- [Stored entries]
########################################
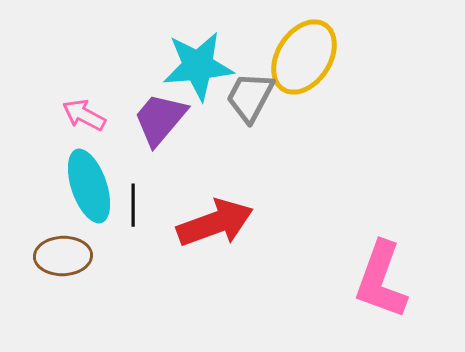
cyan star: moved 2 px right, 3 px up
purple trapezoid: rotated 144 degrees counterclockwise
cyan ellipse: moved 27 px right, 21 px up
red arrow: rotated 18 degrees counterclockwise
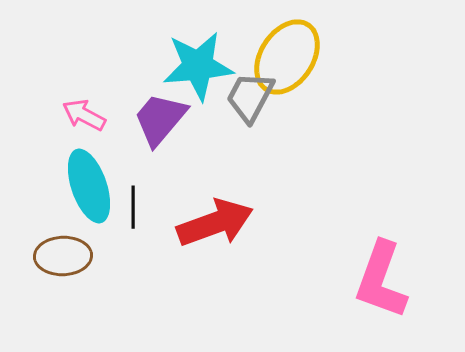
yellow ellipse: moved 17 px left
black line: moved 2 px down
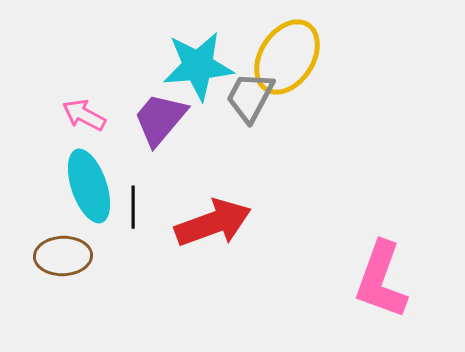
red arrow: moved 2 px left
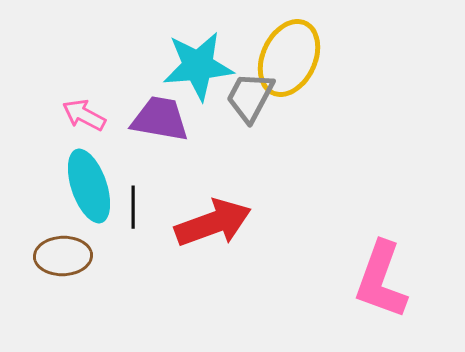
yellow ellipse: moved 2 px right, 1 px down; rotated 8 degrees counterclockwise
purple trapezoid: rotated 60 degrees clockwise
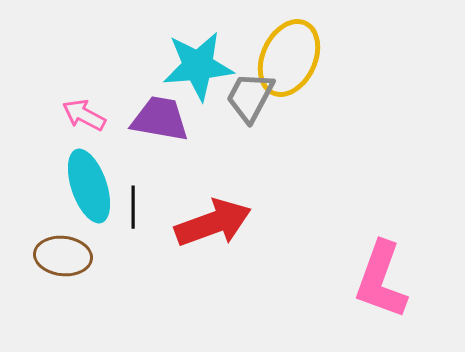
brown ellipse: rotated 8 degrees clockwise
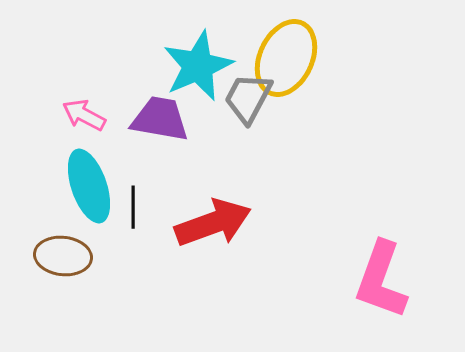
yellow ellipse: moved 3 px left
cyan star: rotated 18 degrees counterclockwise
gray trapezoid: moved 2 px left, 1 px down
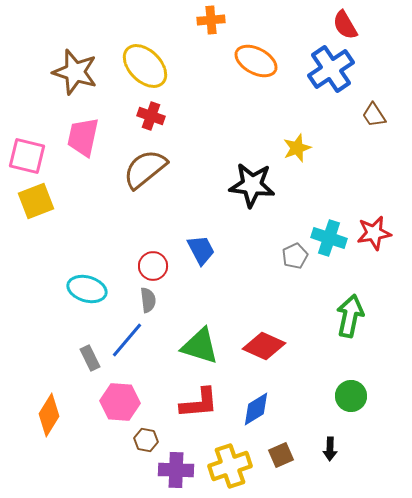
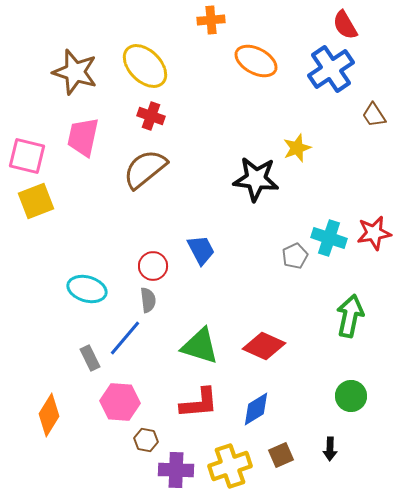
black star: moved 4 px right, 6 px up
blue line: moved 2 px left, 2 px up
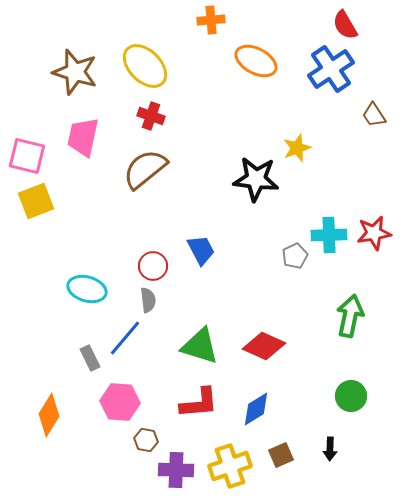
cyan cross: moved 3 px up; rotated 20 degrees counterclockwise
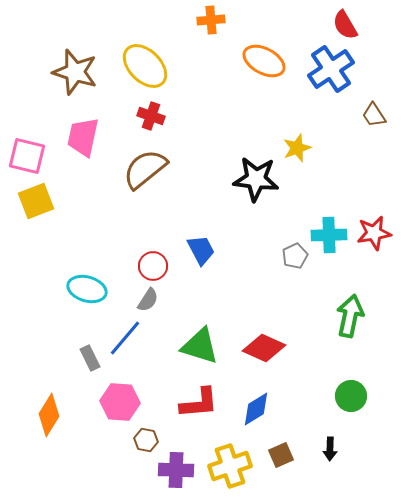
orange ellipse: moved 8 px right
gray semicircle: rotated 40 degrees clockwise
red diamond: moved 2 px down
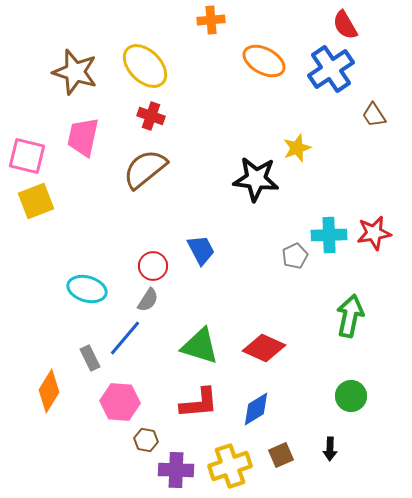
orange diamond: moved 24 px up
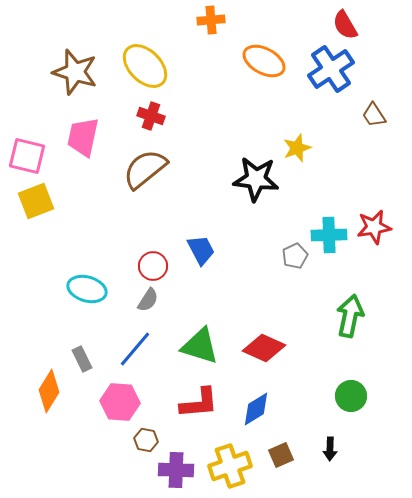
red star: moved 6 px up
blue line: moved 10 px right, 11 px down
gray rectangle: moved 8 px left, 1 px down
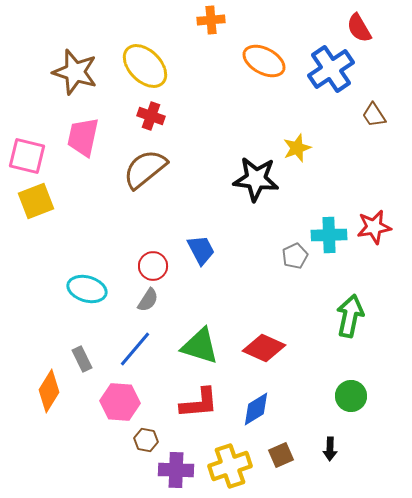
red semicircle: moved 14 px right, 3 px down
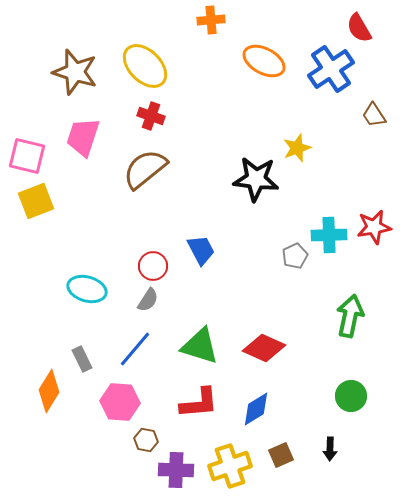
pink trapezoid: rotated 6 degrees clockwise
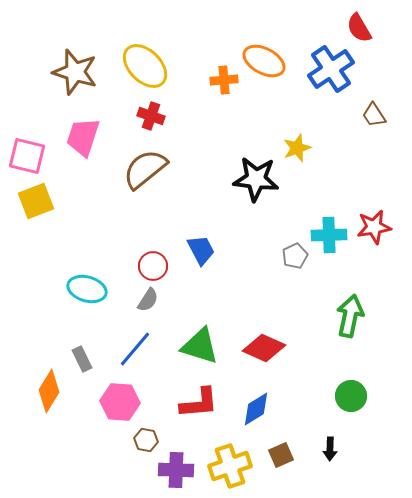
orange cross: moved 13 px right, 60 px down
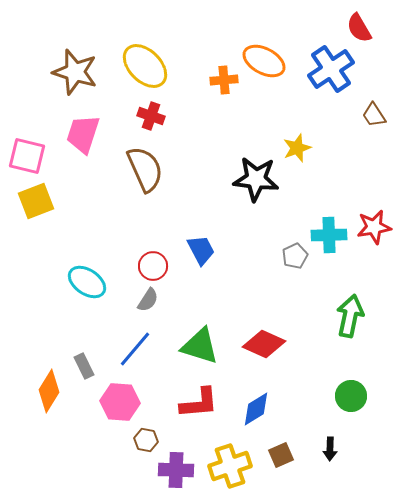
pink trapezoid: moved 3 px up
brown semicircle: rotated 105 degrees clockwise
cyan ellipse: moved 7 px up; rotated 18 degrees clockwise
red diamond: moved 4 px up
gray rectangle: moved 2 px right, 7 px down
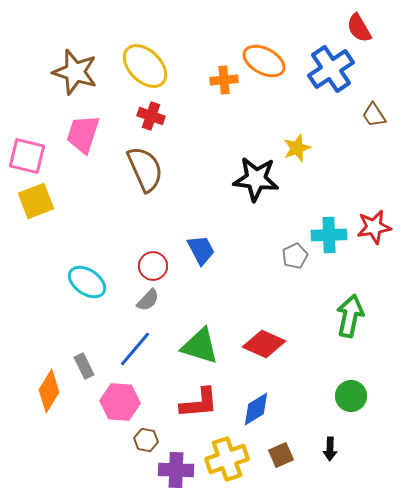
gray semicircle: rotated 10 degrees clockwise
yellow cross: moved 3 px left, 7 px up
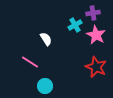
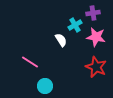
pink star: moved 2 px down; rotated 18 degrees counterclockwise
white semicircle: moved 15 px right, 1 px down
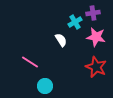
cyan cross: moved 3 px up
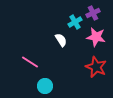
purple cross: rotated 16 degrees counterclockwise
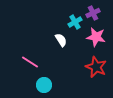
cyan circle: moved 1 px left, 1 px up
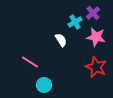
purple cross: rotated 16 degrees counterclockwise
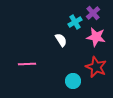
pink line: moved 3 px left, 2 px down; rotated 36 degrees counterclockwise
cyan circle: moved 29 px right, 4 px up
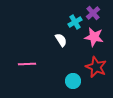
pink star: moved 2 px left
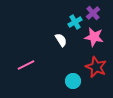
pink line: moved 1 px left, 1 px down; rotated 24 degrees counterclockwise
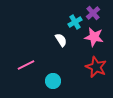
cyan circle: moved 20 px left
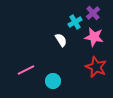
pink line: moved 5 px down
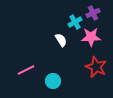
purple cross: rotated 16 degrees clockwise
pink star: moved 3 px left; rotated 12 degrees counterclockwise
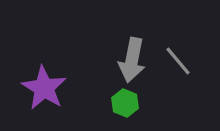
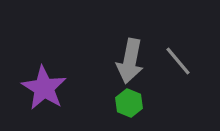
gray arrow: moved 2 px left, 1 px down
green hexagon: moved 4 px right
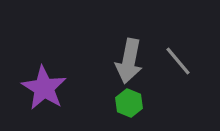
gray arrow: moved 1 px left
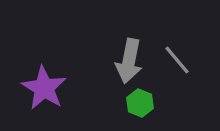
gray line: moved 1 px left, 1 px up
green hexagon: moved 11 px right
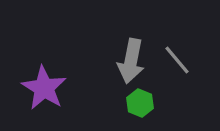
gray arrow: moved 2 px right
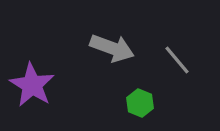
gray arrow: moved 19 px left, 13 px up; rotated 81 degrees counterclockwise
purple star: moved 12 px left, 3 px up
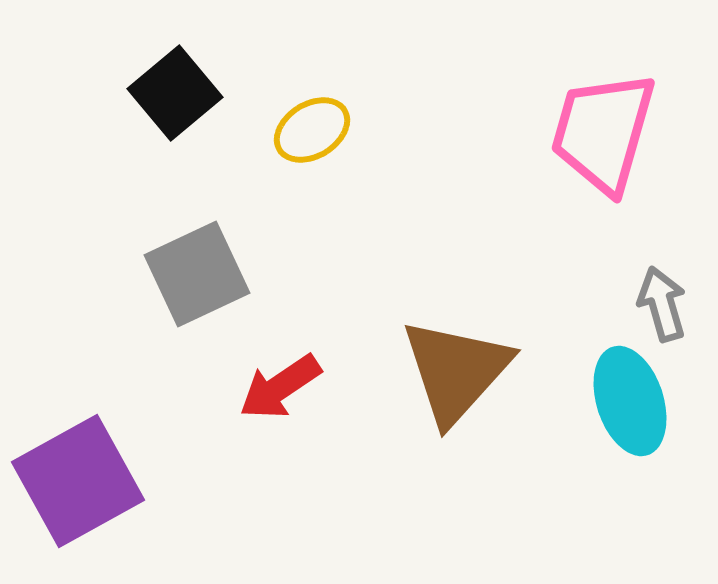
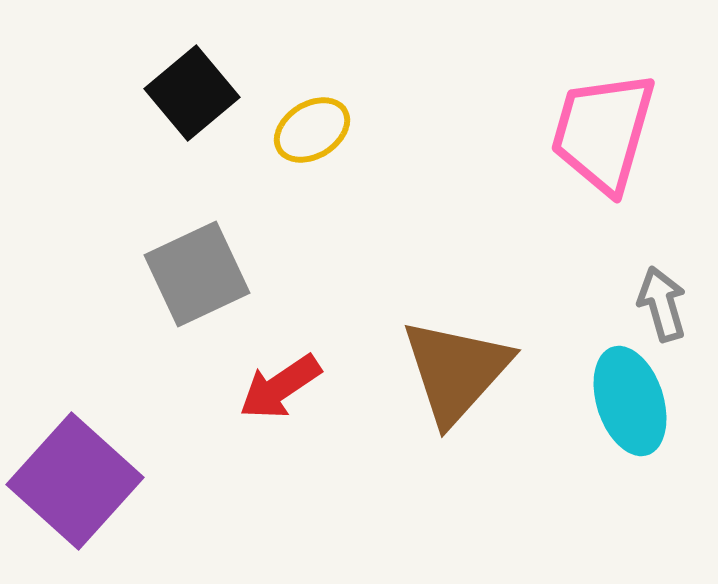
black square: moved 17 px right
purple square: moved 3 px left; rotated 19 degrees counterclockwise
########################################
Reproduce every line of the rows above without changing a character, and leave the pictures out.

- [Written solution]
cyan star: moved 2 px right, 3 px up
purple trapezoid: rotated 144 degrees counterclockwise
cyan ellipse: moved 27 px right, 21 px up
red arrow: rotated 18 degrees counterclockwise
yellow ellipse: moved 17 px left
black line: moved 2 px down
red arrow: moved 2 px left
yellow ellipse: moved 2 px right, 1 px down; rotated 8 degrees counterclockwise
purple trapezoid: rotated 60 degrees clockwise
brown ellipse: rotated 8 degrees clockwise
yellow ellipse: moved 3 px left
cyan star: rotated 18 degrees counterclockwise
gray trapezoid: moved 2 px left, 1 px down
black star: moved 4 px right, 6 px up
blue line: moved 2 px left, 2 px up
cyan cross: moved 3 px up; rotated 20 degrees counterclockwise
orange ellipse: moved 8 px right
gray semicircle: rotated 40 degrees clockwise
red diamond: moved 2 px down
orange diamond: moved 24 px up
red star: moved 6 px up
blue line: moved 10 px right, 11 px down
gray rectangle: moved 8 px left, 1 px down
red semicircle: moved 14 px right, 3 px down
pink trapezoid: rotated 6 degrees clockwise
orange cross: moved 13 px right, 60 px down
pink trapezoid: moved 3 px up
brown semicircle: rotated 105 degrees clockwise
cyan ellipse: moved 7 px up; rotated 18 degrees clockwise
red diamond: moved 4 px up
gray rectangle: moved 2 px right, 7 px down
gray semicircle: rotated 10 degrees clockwise
yellow cross: moved 3 px left, 7 px up
pink star: moved 2 px down; rotated 18 degrees counterclockwise
white semicircle: moved 15 px right, 1 px down
cyan cross: moved 3 px up
purple cross: rotated 16 degrees counterclockwise
cyan circle: moved 1 px left, 1 px up
purple cross: rotated 16 degrees counterclockwise
pink line: moved 3 px left, 2 px down; rotated 36 degrees counterclockwise
cyan circle: moved 29 px right, 4 px up
pink star: moved 2 px left
pink line: moved 1 px left, 1 px down; rotated 24 degrees counterclockwise
cyan circle: moved 20 px left
pink line: moved 5 px down
purple cross: rotated 16 degrees clockwise
pink star: moved 3 px left; rotated 12 degrees counterclockwise
gray arrow: moved 2 px left, 1 px down
green hexagon: moved 4 px right
gray arrow: moved 1 px left
gray line: moved 1 px left, 1 px up
green hexagon: moved 11 px right
gray arrow: moved 2 px right
gray arrow: moved 19 px left, 13 px up; rotated 81 degrees counterclockwise
purple star: moved 12 px left, 3 px up
black square: moved 17 px right
purple square: moved 3 px left; rotated 19 degrees counterclockwise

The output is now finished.